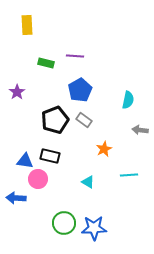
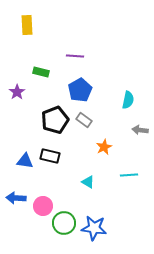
green rectangle: moved 5 px left, 9 px down
orange star: moved 2 px up
pink circle: moved 5 px right, 27 px down
blue star: rotated 10 degrees clockwise
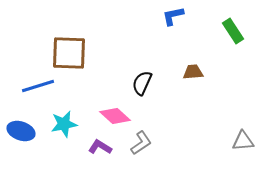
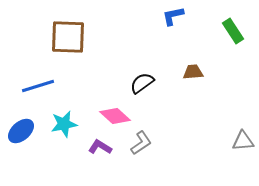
brown square: moved 1 px left, 16 px up
black semicircle: rotated 30 degrees clockwise
blue ellipse: rotated 60 degrees counterclockwise
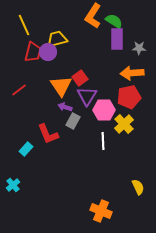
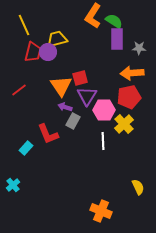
red square: rotated 21 degrees clockwise
cyan rectangle: moved 1 px up
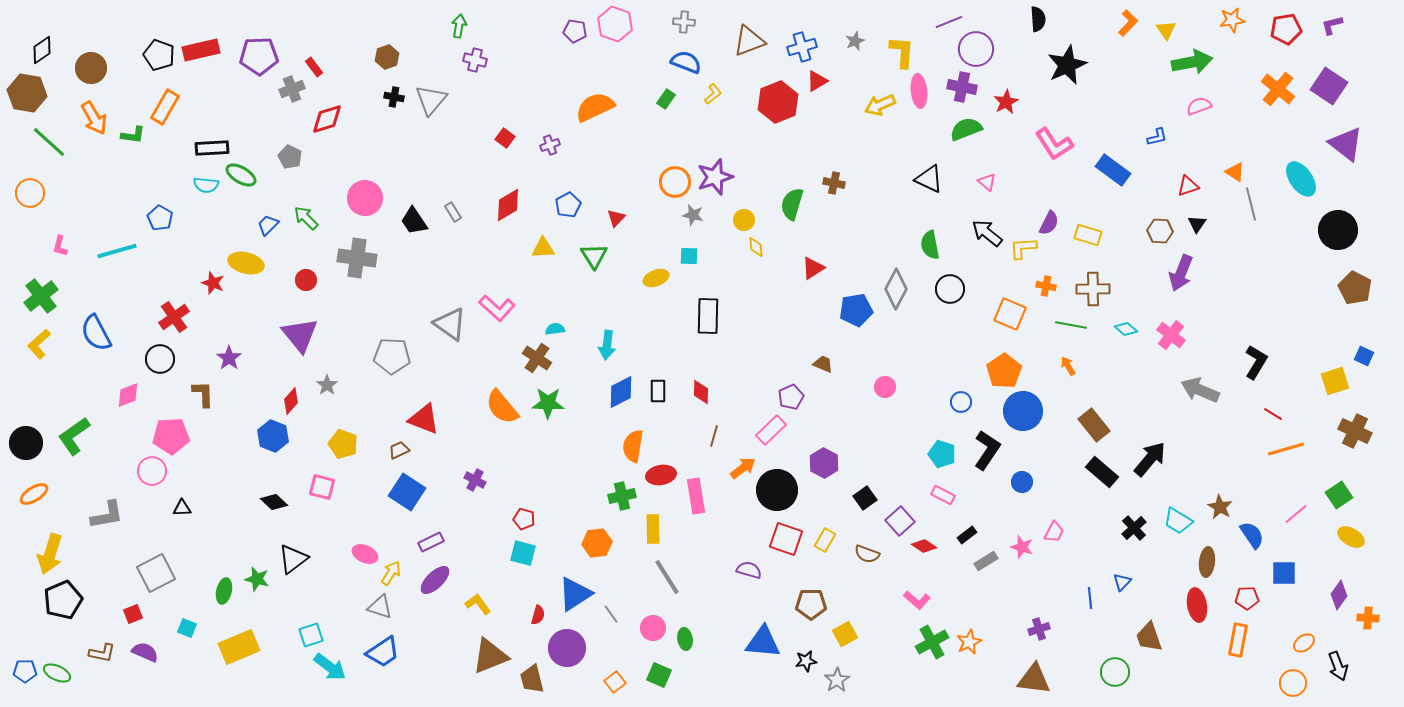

#####

▸ **Assigned task**:
Going from the line holding "brown square: moved 1 px left, 16 px up" to the last line of the data above, reproduce every line exactly, both included, with the pictures omitted.

▸ **Written solution**:
brown square: moved 1 px left, 16 px up
black semicircle: rotated 30 degrees clockwise
blue ellipse: rotated 60 degrees counterclockwise
red square: rotated 21 degrees clockwise
cyan rectangle: moved 1 px up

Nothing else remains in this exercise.